(Records from a data source)
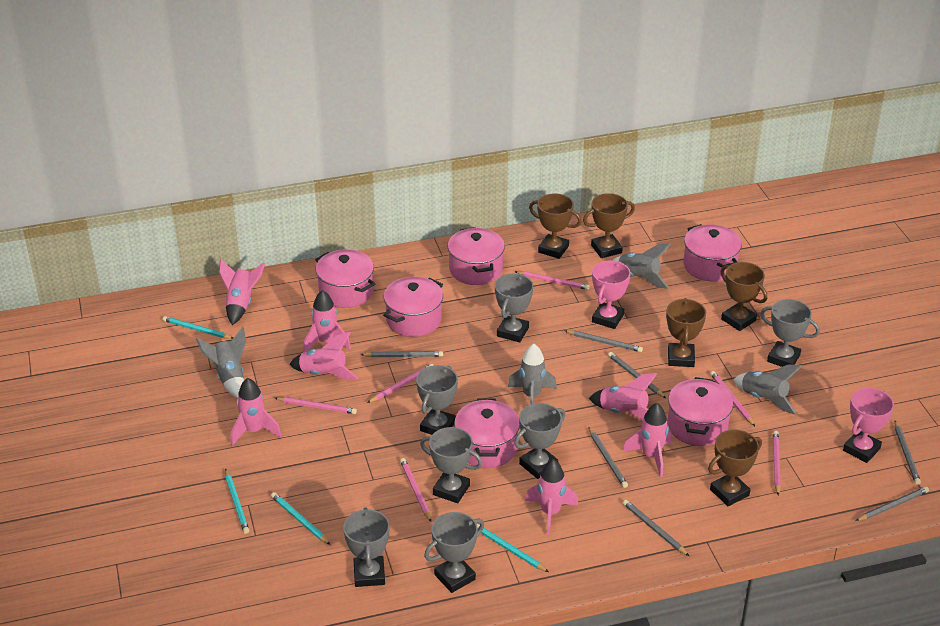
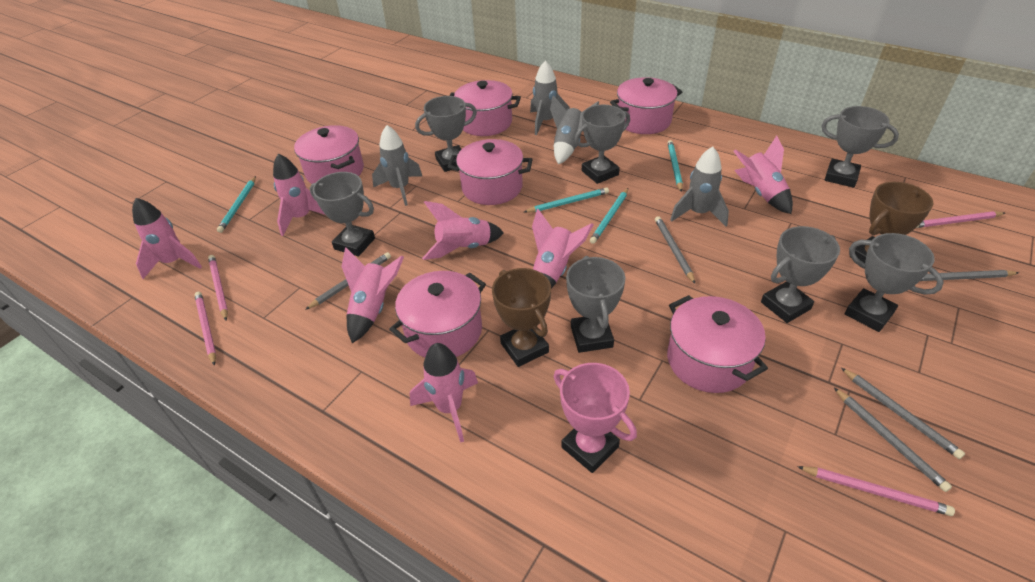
brown trophy: 5 -> 2
grey pencil: 7 -> 5
pink pencil: 6 -> 4
pink trophy: 2 -> 1

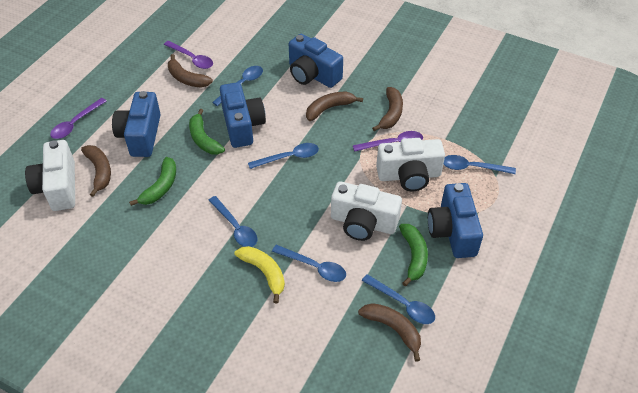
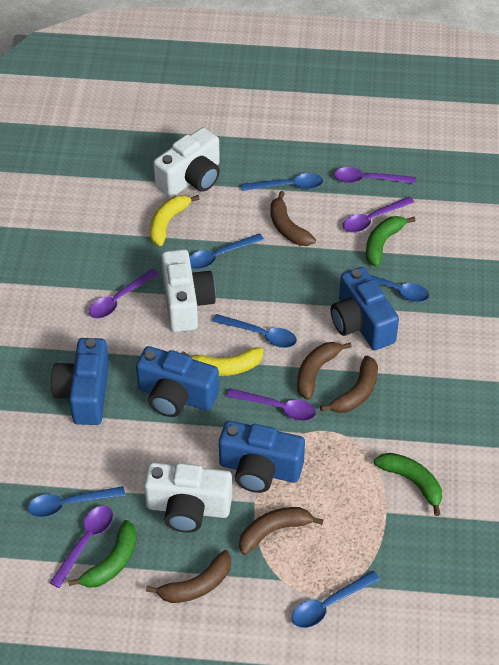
purple spoon: 3 -> 5
yellow banana: 1 -> 2

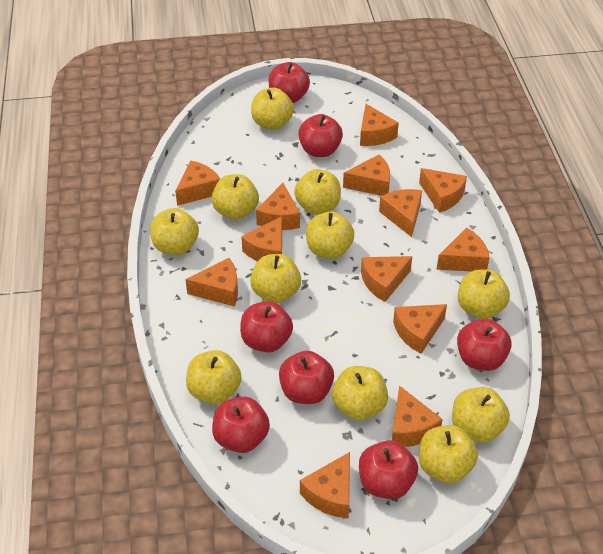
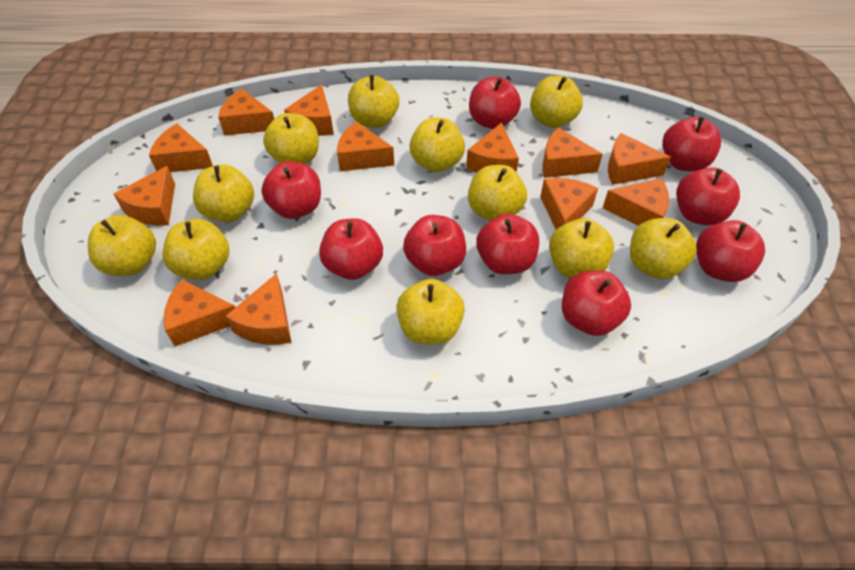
orange cheese: 13 -> 12
red apple: 7 -> 9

§ **Exercise requirements**
For this exercise, reproduce the data above exactly from the line containing "purple spoon: 3 -> 5" through its final line, both ends included, with no pictures in the copy.

§ **Exercise output**
purple spoon: 3 -> 5
yellow banana: 1 -> 2

orange cheese: 13 -> 12
red apple: 7 -> 9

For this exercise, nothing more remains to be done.